YOUR ASSIGNMENT:
Say how many lines below contain the word "pink". The number is the entire reply.

DATA EXCERPTS:
========
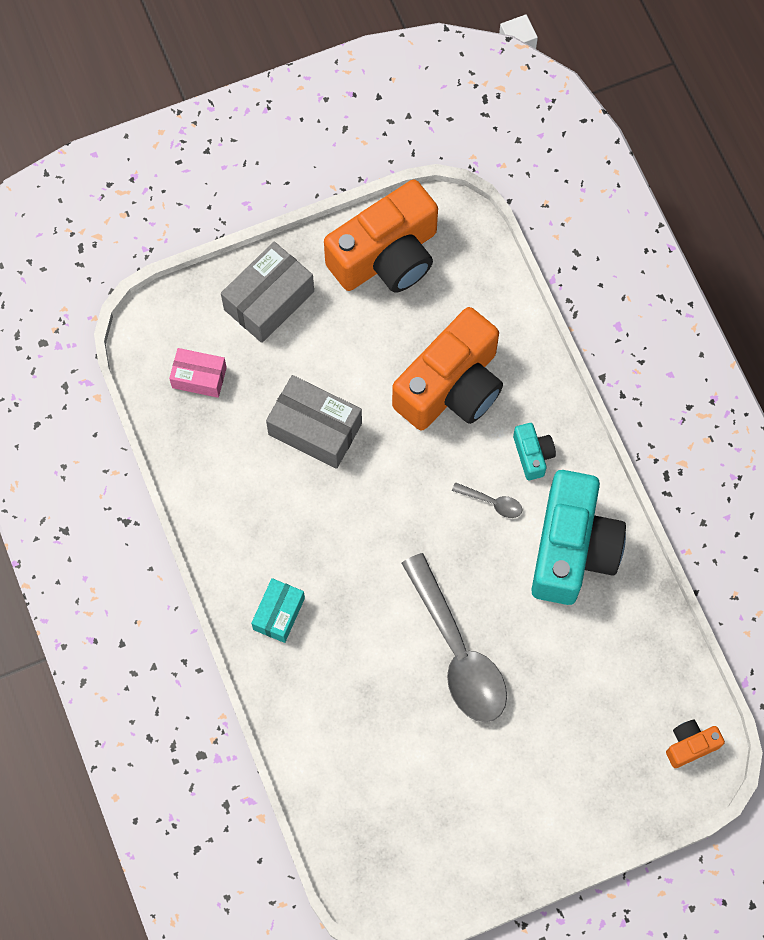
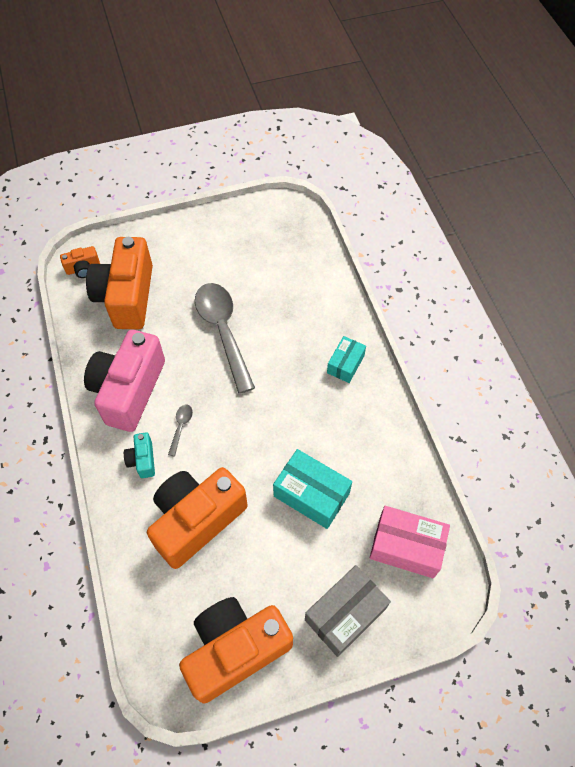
camera: 175 degrees left, 10 degrees down
pink box [169,348,227,398] -> pink box [370,506,450,578], size x1.60
grey box [266,375,362,469] -> turquoise box [273,449,352,529]
grey spoon [452,482,523,518] -> grey spoon turned 75 degrees clockwise [168,405,193,457]
turquoise camera [531,470,626,605] -> pink camera [84,330,165,432]
none -> orange camera [86,237,153,329]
========
OUTPUT FOR THIS EXERCISE:
2